* **ASSIGNMENT**
Pull every line with the word "règle" out of the entries below.

* **DATA TO USE**
=== Begin Enclosure ===

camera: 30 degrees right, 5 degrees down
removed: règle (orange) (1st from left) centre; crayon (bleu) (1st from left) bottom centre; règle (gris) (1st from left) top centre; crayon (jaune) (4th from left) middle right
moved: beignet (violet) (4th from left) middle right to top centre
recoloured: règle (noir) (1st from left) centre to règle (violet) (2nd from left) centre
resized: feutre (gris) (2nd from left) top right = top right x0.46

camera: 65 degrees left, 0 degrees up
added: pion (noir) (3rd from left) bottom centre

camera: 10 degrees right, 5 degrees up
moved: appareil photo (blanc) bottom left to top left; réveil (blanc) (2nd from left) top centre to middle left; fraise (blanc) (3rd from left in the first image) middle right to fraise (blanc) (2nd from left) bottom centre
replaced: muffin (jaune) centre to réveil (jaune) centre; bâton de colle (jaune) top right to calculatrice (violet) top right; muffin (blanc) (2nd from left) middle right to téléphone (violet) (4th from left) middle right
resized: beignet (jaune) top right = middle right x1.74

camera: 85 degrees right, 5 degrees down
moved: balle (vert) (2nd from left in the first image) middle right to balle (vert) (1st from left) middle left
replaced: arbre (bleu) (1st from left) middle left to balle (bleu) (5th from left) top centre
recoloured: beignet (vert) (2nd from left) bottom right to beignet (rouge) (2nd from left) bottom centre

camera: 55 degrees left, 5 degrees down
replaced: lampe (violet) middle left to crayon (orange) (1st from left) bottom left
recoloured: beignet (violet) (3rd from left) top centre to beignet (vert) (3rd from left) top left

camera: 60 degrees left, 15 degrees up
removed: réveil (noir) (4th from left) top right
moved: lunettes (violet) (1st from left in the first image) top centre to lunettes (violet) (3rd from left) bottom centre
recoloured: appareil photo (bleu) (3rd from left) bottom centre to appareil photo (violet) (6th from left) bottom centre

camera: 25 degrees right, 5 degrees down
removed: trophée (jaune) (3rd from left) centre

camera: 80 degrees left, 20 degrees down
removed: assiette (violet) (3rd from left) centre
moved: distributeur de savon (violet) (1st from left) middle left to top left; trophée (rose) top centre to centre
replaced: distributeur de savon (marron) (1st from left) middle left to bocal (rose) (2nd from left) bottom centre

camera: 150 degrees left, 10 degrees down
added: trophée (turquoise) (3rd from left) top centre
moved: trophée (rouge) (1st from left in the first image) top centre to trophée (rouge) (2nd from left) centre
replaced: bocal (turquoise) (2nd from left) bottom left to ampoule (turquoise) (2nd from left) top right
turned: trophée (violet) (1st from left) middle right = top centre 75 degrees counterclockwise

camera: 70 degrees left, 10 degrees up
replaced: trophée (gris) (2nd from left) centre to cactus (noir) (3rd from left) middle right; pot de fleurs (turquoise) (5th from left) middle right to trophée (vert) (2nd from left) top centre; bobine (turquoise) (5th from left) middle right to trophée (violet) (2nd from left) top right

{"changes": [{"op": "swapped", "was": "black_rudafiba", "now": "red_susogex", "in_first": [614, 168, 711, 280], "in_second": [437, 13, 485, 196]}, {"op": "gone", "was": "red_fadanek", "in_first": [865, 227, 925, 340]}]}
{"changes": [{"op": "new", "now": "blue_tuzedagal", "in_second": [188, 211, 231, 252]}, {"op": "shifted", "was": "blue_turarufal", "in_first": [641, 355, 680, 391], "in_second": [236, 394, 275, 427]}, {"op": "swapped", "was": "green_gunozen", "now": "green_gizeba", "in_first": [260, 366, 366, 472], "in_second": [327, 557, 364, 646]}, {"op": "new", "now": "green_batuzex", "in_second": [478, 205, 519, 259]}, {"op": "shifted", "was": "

=== End Enclosure ===

* **OUTPUT FOR THIS TASK**
removed: règle (orange) (1st from left) centre; crayon (bleu) (1st from left) bottom centre; règle (gris) (1st from left) top centre; crayon (jaune) (4th from left) middle right
recoloured: règle (noir) (1st from left) centre to règle (violet) (2nd from left) centre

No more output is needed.